**PROBLEM TO WORK ON**
Every line of the material needs an exact copy, apart from the images.

**PROVIDED DATA**

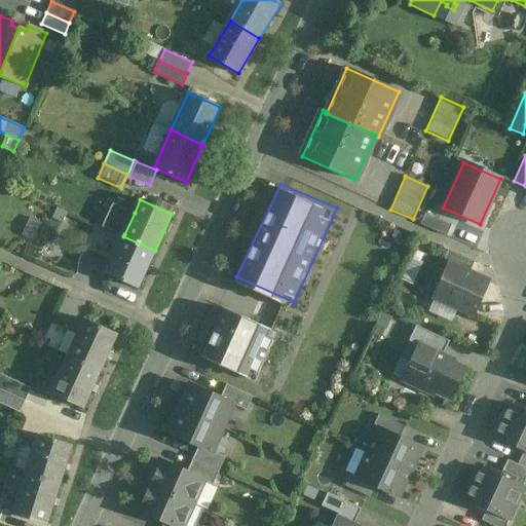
[(135,213),(120,207),(111,228),(124,234),(135,213)]
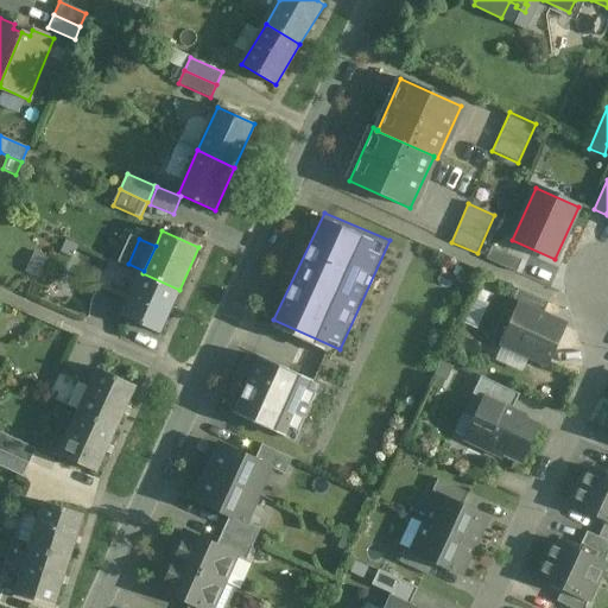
[(521,260),(492,247),(486,259),(515,273),(521,260)]
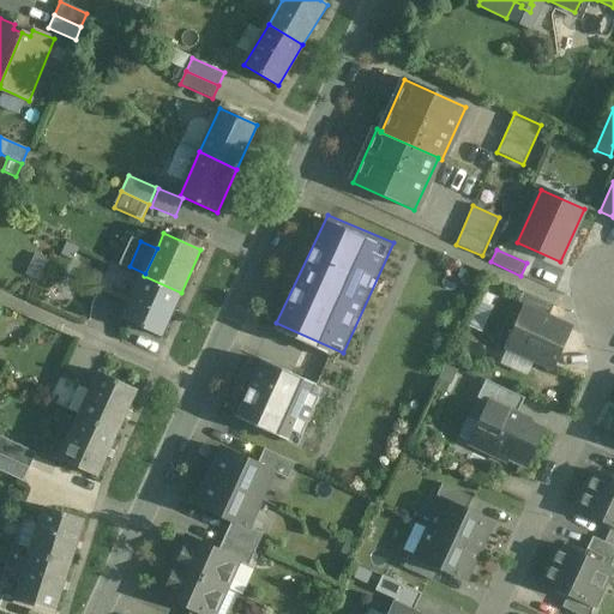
[(143,280),(127,272),(115,298),(131,305),(143,280)]
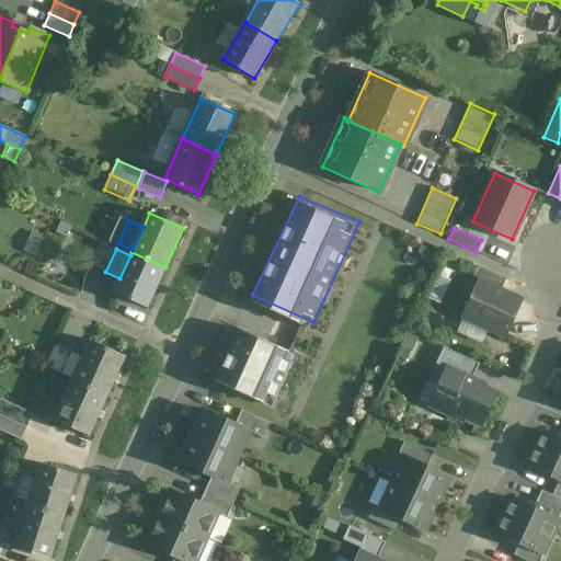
[(165,267),(132,252),(130,255),(119,278),(113,293),(147,307),(165,267)]
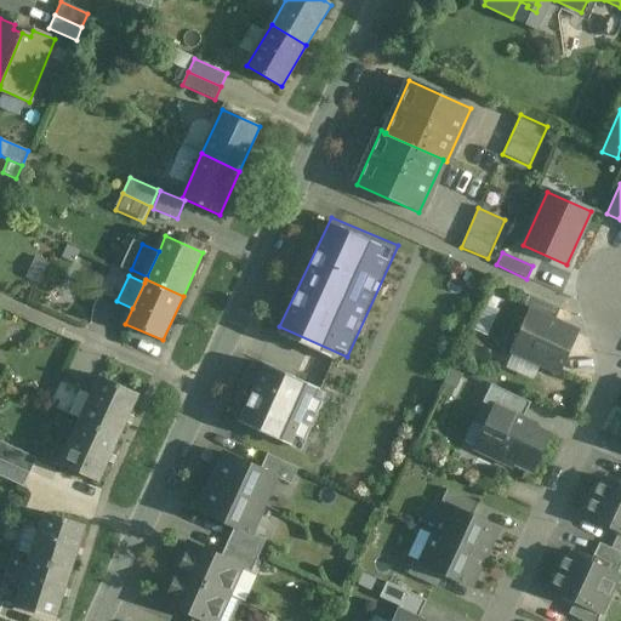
[(559,309),(529,296),(523,308),(530,312),(553,323),(559,309)]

**TASK ANSWER**
[(135,213),(120,207),(111,228),(124,234),(135,213)]
[(521,260),(492,247),(486,259),(515,273),(521,260)]
[(143,280),(127,272),(115,298),(131,305),(143,280)]
[(165,267),(132,252),(130,255),(119,278),(113,293),(147,307),(165,267)]
[(559,309),(529,296),(523,308),(530,312),(553,323),(559,309)]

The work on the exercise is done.